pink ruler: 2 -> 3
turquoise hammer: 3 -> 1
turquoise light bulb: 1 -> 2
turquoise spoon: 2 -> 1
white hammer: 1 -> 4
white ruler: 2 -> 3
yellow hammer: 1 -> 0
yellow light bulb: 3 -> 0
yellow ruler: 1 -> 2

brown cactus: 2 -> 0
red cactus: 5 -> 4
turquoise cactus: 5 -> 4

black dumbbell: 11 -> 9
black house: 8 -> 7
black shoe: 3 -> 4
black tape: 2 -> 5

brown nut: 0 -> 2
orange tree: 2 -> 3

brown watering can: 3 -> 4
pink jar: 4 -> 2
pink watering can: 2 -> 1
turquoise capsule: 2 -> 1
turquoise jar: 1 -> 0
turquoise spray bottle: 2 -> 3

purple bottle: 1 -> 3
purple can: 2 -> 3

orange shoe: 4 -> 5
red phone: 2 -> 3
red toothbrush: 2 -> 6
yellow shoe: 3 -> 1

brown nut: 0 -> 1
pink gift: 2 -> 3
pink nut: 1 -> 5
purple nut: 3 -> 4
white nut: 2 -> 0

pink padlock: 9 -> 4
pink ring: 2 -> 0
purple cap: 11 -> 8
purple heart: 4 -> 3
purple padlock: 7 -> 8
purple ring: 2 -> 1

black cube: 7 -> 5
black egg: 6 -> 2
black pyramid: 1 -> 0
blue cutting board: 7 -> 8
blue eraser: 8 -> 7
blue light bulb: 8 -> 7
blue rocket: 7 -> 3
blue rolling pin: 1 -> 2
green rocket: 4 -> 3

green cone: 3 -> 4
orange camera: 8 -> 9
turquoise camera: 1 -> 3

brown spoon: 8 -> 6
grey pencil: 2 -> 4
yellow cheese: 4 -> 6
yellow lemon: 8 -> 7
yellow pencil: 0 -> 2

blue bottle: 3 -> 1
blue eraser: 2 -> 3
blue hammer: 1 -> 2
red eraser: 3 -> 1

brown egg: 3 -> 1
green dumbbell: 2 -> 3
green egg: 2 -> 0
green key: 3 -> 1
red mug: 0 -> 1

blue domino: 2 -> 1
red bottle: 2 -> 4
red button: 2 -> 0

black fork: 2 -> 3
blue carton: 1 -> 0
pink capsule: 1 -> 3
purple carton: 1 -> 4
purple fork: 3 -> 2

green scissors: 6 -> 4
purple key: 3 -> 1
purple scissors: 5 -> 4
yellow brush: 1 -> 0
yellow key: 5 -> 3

◇ ◇ ◇ ◇ ◇

• **WORK ORDER**: Return only the number of lines in the data that hold the string "camera".

• **TASK RESPONSE**: 2